*** Data for this exercise ***

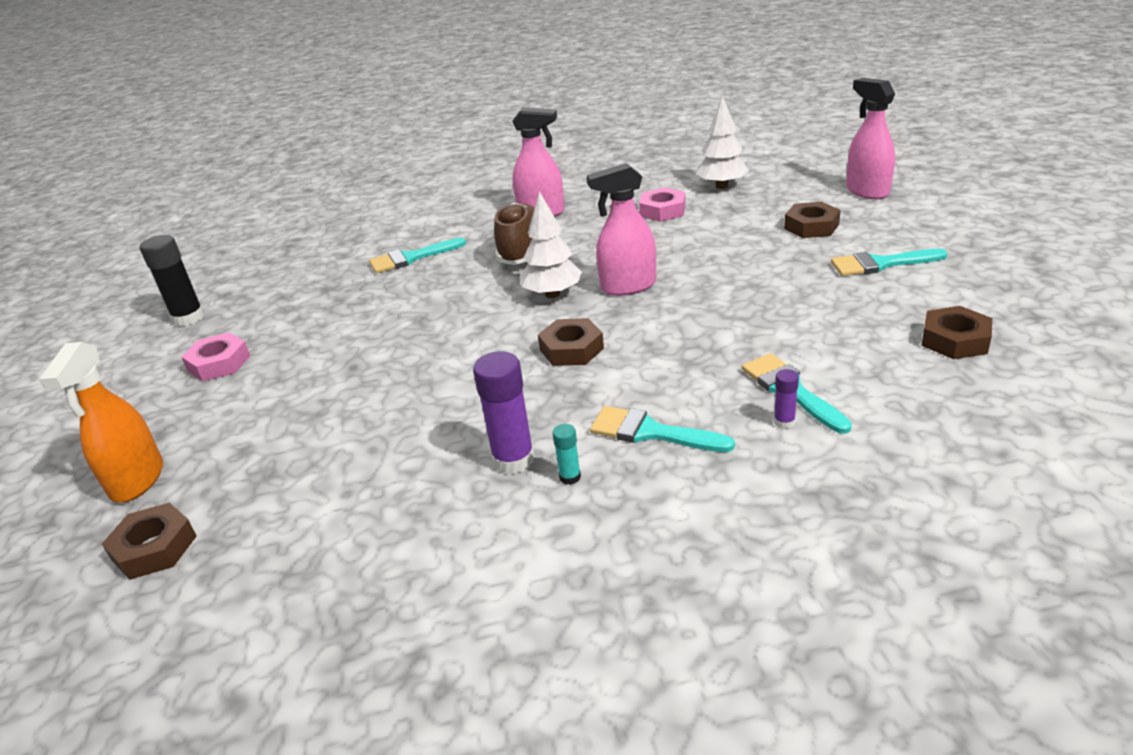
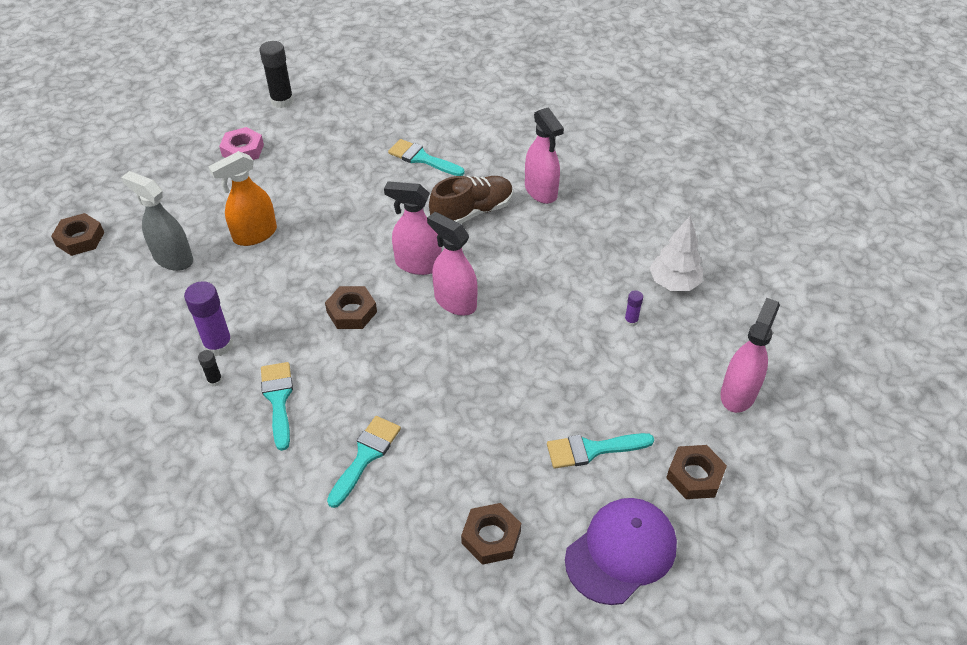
camera: 50 degrees right, 15 degrees up
(137, 480) = (125, 194): orange spray bottle -> orange spray bottle (255, 235)
(318, 464) = (173, 259): none -> grey spray bottle
(552, 294) = (418, 264): white tree -> pink spray bottle
(570, 477) = (215, 380): turquoise glue stick -> black glue stick
(662, 211) = (596, 265): pink nut -> none
(784, 422) = (325, 466): purple glue stick -> purple glue stick (631, 321)
(811, 226) = (634, 377): brown nut -> brown nut (694, 476)
(880, 264) = (592, 450): turquoise brush -> turquoise brush turned 60 degrees counterclockwise
(1010, 279) = (621, 552): none -> purple cap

*** End of Data for this exercise ***

▸ **Directions**
Beginning with the line that holds "(784, 422) = (325, 466): purple" and ending with the last line of the material, retype each line exactly and output nothing else.

▸ **Answer for the task**
(784, 422) = (325, 466): purple glue stick -> purple glue stick (631, 321)
(811, 226) = (634, 377): brown nut -> brown nut (694, 476)
(880, 264) = (592, 450): turquoise brush -> turquoise brush turned 60 degrees counterclockwise
(1010, 279) = (621, 552): none -> purple cap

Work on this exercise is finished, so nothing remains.